Task to carry out:
Whichever lines include the word "purple", copy them as they appear in the data.

[Records shown]

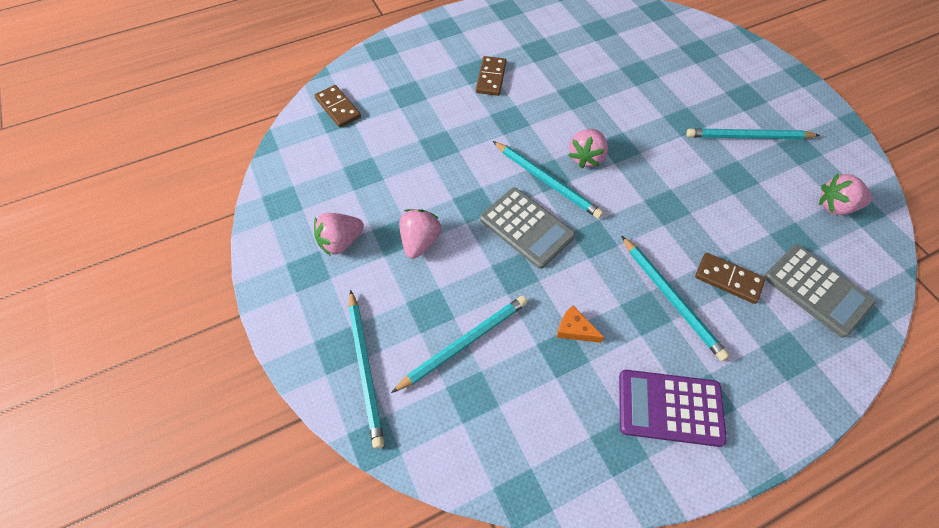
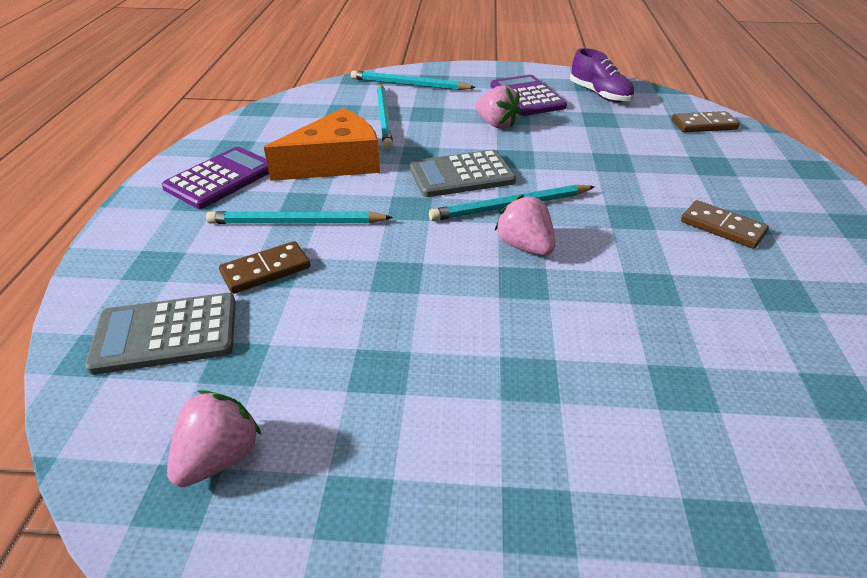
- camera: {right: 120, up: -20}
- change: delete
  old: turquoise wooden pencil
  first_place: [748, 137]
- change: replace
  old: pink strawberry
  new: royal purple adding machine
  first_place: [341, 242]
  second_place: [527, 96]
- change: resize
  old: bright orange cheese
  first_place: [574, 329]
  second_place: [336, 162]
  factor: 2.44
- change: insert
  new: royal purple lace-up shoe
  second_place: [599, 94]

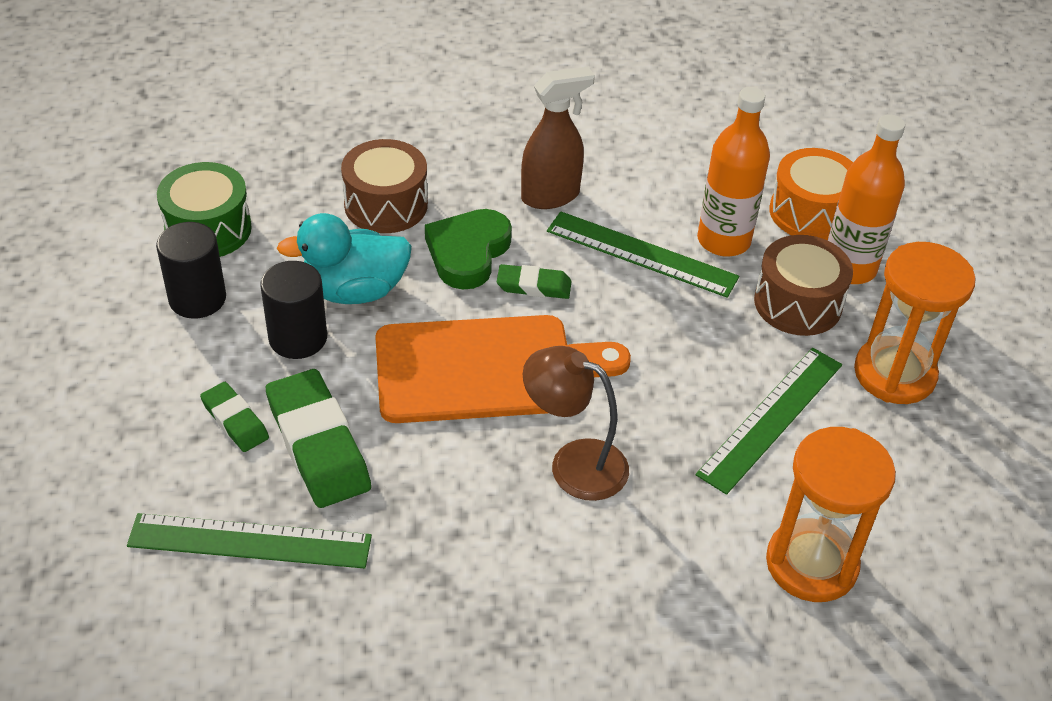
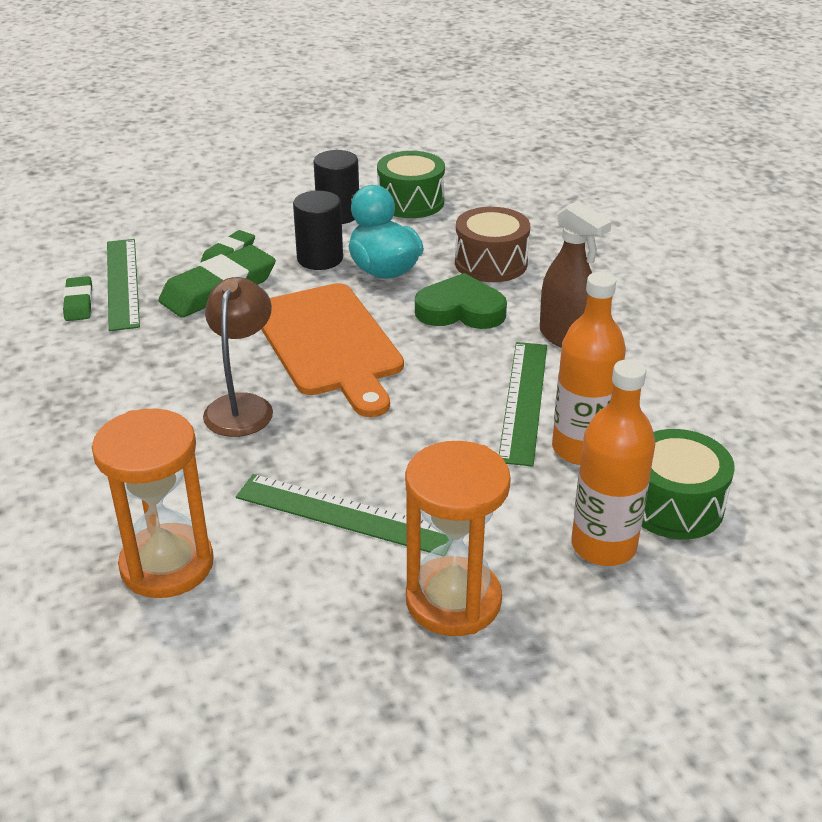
- camera: {right: 75, up: -10}
- change: recolor
  old: bright orange snare drum
  new: emerald snare drum
  first_place: [810, 213]
  second_place: [674, 505]
- change: delete
  old: brown snare drum
  first_place: [797, 303]
- change: move
  old: emerald eraser
  first_place: [534, 286]
  second_place: [79, 303]

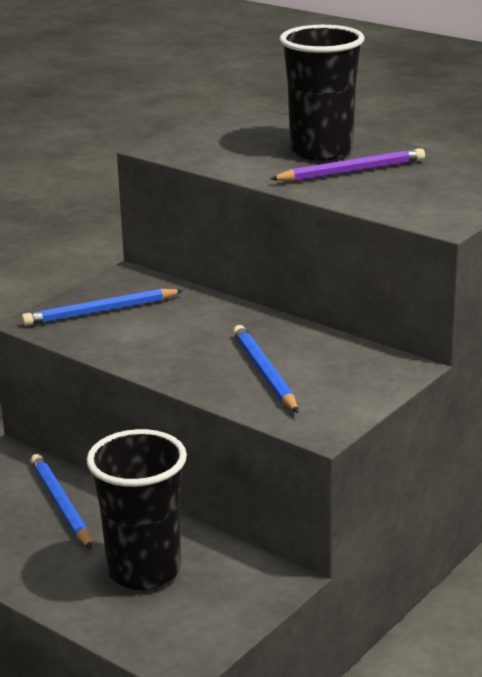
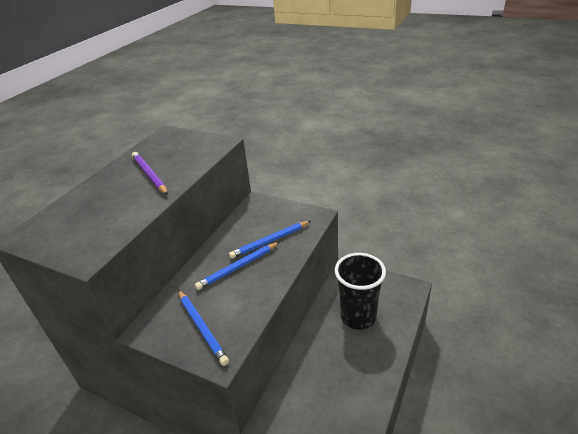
- camera: {right: -100, up: 10}
- change: delete
  old: jet-black cup
  first_place: [321, 151]
- change: move
  old: royal blue wooden pencil
  first_place: [61, 504]
  second_place: [238, 267]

[/Records shown]

Solved problem:
  new: royal purple adding machine
  new: royal purple lace-up shoe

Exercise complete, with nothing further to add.